- [To be done]: Copy every row below word for word, changing nothing.

- [Excerpted data]:
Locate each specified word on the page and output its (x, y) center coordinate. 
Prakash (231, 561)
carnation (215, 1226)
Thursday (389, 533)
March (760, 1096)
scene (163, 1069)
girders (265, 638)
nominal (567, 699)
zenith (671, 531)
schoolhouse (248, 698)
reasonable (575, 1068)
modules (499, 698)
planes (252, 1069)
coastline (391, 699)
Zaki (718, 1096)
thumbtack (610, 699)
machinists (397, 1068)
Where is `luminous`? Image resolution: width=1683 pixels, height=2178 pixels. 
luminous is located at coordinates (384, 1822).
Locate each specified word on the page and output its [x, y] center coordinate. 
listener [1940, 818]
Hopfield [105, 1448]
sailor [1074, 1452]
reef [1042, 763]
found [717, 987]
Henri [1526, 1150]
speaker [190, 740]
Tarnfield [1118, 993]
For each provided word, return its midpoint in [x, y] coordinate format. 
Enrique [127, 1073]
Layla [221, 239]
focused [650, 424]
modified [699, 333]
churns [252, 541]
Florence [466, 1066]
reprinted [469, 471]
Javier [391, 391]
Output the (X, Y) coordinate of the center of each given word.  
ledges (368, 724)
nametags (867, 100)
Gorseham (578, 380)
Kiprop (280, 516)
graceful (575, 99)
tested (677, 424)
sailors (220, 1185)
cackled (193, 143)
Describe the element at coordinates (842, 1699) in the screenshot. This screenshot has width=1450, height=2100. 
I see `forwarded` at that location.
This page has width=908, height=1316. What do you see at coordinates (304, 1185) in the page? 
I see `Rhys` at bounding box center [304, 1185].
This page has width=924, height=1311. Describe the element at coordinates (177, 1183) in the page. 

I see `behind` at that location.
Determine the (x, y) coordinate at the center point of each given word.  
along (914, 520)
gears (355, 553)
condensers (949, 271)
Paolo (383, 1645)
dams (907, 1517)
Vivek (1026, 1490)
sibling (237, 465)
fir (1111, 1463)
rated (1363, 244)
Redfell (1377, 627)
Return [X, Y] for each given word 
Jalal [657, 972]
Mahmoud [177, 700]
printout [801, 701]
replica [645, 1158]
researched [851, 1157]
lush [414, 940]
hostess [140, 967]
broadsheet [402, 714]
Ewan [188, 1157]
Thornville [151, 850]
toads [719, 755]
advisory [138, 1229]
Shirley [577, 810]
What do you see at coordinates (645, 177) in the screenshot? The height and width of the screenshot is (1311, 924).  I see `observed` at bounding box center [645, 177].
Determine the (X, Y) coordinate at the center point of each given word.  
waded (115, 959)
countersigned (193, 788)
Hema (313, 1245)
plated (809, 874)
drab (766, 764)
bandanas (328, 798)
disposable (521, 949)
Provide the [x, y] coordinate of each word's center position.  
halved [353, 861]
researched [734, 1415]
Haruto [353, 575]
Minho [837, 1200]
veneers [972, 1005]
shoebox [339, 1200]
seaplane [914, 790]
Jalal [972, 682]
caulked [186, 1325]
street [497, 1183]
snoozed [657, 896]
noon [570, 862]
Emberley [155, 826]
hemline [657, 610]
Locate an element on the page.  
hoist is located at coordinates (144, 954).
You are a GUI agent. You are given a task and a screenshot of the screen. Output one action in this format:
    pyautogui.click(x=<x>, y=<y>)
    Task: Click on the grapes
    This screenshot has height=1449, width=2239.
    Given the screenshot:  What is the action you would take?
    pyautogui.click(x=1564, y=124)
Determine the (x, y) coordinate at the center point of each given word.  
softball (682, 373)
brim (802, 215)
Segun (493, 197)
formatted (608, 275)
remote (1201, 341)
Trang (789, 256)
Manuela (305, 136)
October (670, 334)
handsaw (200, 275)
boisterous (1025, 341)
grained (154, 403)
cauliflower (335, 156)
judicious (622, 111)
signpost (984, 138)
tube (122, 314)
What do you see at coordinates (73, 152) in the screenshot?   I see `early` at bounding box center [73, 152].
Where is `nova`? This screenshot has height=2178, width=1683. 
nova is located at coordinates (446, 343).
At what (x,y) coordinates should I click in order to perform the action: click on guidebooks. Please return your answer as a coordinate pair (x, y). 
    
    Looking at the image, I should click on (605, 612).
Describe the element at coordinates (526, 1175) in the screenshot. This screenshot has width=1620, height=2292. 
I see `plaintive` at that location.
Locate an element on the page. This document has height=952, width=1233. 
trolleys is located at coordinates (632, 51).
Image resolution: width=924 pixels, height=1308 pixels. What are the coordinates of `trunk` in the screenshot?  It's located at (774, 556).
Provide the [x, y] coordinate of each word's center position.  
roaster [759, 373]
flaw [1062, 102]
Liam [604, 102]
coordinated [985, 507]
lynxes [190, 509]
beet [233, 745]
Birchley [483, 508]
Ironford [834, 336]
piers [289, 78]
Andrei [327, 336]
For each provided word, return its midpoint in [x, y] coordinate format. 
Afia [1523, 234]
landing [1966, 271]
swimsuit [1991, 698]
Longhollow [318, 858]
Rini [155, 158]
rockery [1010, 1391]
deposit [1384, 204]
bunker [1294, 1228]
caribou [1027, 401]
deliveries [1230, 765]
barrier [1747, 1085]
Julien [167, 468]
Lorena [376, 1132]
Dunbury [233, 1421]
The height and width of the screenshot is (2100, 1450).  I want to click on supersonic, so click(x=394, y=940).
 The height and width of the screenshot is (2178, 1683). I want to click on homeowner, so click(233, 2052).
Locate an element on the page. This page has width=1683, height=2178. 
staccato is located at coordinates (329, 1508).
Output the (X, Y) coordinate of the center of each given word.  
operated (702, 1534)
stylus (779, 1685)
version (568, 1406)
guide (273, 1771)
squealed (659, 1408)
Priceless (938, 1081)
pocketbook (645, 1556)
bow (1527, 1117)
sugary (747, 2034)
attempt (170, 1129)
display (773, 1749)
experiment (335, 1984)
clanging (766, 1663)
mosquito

- [Solution for this task]:
Locate each specified word on the page and output its (x, y) center coordinate. 
Prakash (231, 561)
carnation (215, 1226)
Thursday (389, 533)
March (760, 1096)
scene (163, 1069)
girders (265, 638)
nominal (567, 699)
zenith (671, 531)
schoolhouse (248, 698)
reasonable (575, 1068)
modules (499, 698)
planes (252, 1069)
coastline (391, 699)
Zaki (718, 1096)
thumbtack (610, 699)
machinists (397, 1068)
Where is `luminous`? Image resolution: width=1683 pixels, height=2178 pixels. 
luminous is located at coordinates (384, 1822).
Locate each specified word on the page and output its [x, y] center coordinate. 
listener [1940, 818]
Hopfield [105, 1448]
sailor [1074, 1452]
reef [1042, 763]
found [717, 987]
Henri [1526, 1150]
speaker [190, 740]
Tarnfield [1118, 993]
For each provided word, return its midpoint in [x, y] coordinate format. 
Enrique [127, 1073]
Layla [221, 239]
focused [650, 424]
modified [699, 333]
churns [252, 541]
Florence [466, 1066]
reprinted [469, 471]
Javier [391, 391]
Output the (X, Y) coordinate of the center of each given word.  
ledges (368, 724)
nametags (867, 100)
Gorseham (578, 380)
Kiprop (280, 516)
graceful (575, 99)
tested (677, 424)
sailors (220, 1185)
cackled (193, 143)
Describe the element at coordinates (842, 1699) in the screenshot. This screenshot has width=1450, height=2100. 
I see `forwarded` at that location.
This page has width=908, height=1316. What do you see at coordinates (304, 1185) in the page? 
I see `Rhys` at bounding box center [304, 1185].
This page has width=924, height=1311. Describe the element at coordinates (177, 1183) in the page. 

I see `behind` at that location.
Determine the (x, y) coordinate at the center point of each given word.  
along (914, 520)
gears (355, 553)
condensers (949, 271)
Paolo (383, 1645)
dams (907, 1517)
Vivek (1026, 1490)
sibling (237, 465)
fir (1111, 1463)
rated (1363, 244)
Redfell (1377, 627)
Return [X, Y] for each given word 
Jalal [657, 972]
Mahmoud [177, 700]
printout [801, 701]
replica [645, 1158]
researched [851, 1157]
lush [414, 940]
hostess [140, 967]
broadsheet [402, 714]
Ewan [188, 1157]
Thornville [151, 850]
toads [719, 755]
advisory [138, 1229]
Shirley [577, 810]
What do you see at coordinates (645, 177) in the screenshot? The height and width of the screenshot is (1311, 924).  I see `observed` at bounding box center [645, 177].
Determine the (X, Y) coordinate at the center point of each given word.  
waded (115, 959)
countersigned (193, 788)
Hema (313, 1245)
plated (809, 874)
drab (766, 764)
bandanas (328, 798)
disposable (521, 949)
Provide the [x, y] coordinate of each word's center position.  
halved [353, 861]
researched [734, 1415]
Haruto [353, 575]
Minho [837, 1200]
veneers [972, 1005]
shoebox [339, 1200]
seaplane [914, 790]
Jalal [972, 682]
caulked [186, 1325]
street [497, 1183]
snoozed [657, 896]
noon [570, 862]
Emberley [155, 826]
hemline [657, 610]
Locate an element on the page.  
hoist is located at coordinates (144, 954).
You are a GUI agent. You are given a task and a screenshot of the screen. Output one action in this format:
    pyautogui.click(x=<x>, y=<y>)
    Task: Click on the grapes
    This screenshot has height=1449, width=2239.
    Given the screenshot:  What is the action you would take?
    pyautogui.click(x=1564, y=124)
Determine the (x, y) coordinate at the center point of each given word.  
softball (682, 373)
brim (802, 215)
Segun (493, 197)
formatted (608, 275)
remote (1201, 341)
Trang (789, 256)
Manuela (305, 136)
October (670, 334)
handsaw (200, 275)
boisterous (1025, 341)
grained (154, 403)
cauliflower (335, 156)
judicious (622, 111)
signpost (984, 138)
tube (122, 314)
What do you see at coordinates (73, 152) in the screenshot?   I see `early` at bounding box center [73, 152].
Where is `nova`? This screenshot has height=2178, width=1683. 
nova is located at coordinates (446, 343).
At what (x,y) coordinates should I click in order to perform the action: click on guidebooks. Please return your answer as a coordinate pair (x, y). 
    
    Looking at the image, I should click on (605, 612).
Describe the element at coordinates (526, 1175) in the screenshot. This screenshot has width=1620, height=2292. 
I see `plaintive` at that location.
Locate an element on the page. This document has height=952, width=1233. 
trolleys is located at coordinates (632, 51).
Image resolution: width=924 pixels, height=1308 pixels. What are the coordinates of `trunk` in the screenshot?  It's located at (774, 556).
Provide the [x, y] coordinate of each word's center position.  
roaster [759, 373]
flaw [1062, 102]
Liam [604, 102]
coordinated [985, 507]
lynxes [190, 509]
beet [233, 745]
Birchley [483, 508]
Ironford [834, 336]
piers [289, 78]
Andrei [327, 336]
For each provided word, return its midpoint in [x, y] coordinate format. 
Afia [1523, 234]
landing [1966, 271]
swimsuit [1991, 698]
Longhollow [318, 858]
Rini [155, 158]
rockery [1010, 1391]
deposit [1384, 204]
bunker [1294, 1228]
caribou [1027, 401]
deliveries [1230, 765]
barrier [1747, 1085]
Julien [167, 468]
Lorena [376, 1132]
Dunbury [233, 1421]
The height and width of the screenshot is (2100, 1450).  I want to click on supersonic, so click(x=394, y=940).
 The height and width of the screenshot is (2178, 1683). I want to click on homeowner, so click(233, 2052).
Locate an element on the page. This page has width=1683, height=2178. 
staccato is located at coordinates (329, 1508).
Output the (X, Y) coordinate of the center of each given word.  
operated (702, 1534)
stylus (779, 1685)
version (568, 1406)
guide (273, 1771)
squealed (659, 1408)
Priceless (938, 1081)
pocketbook (645, 1556)
bow (1527, 1117)
sugary (747, 2034)
attempt (170, 1129)
display (773, 1749)
experiment (335, 1984)
clanging (766, 1663)
mosquito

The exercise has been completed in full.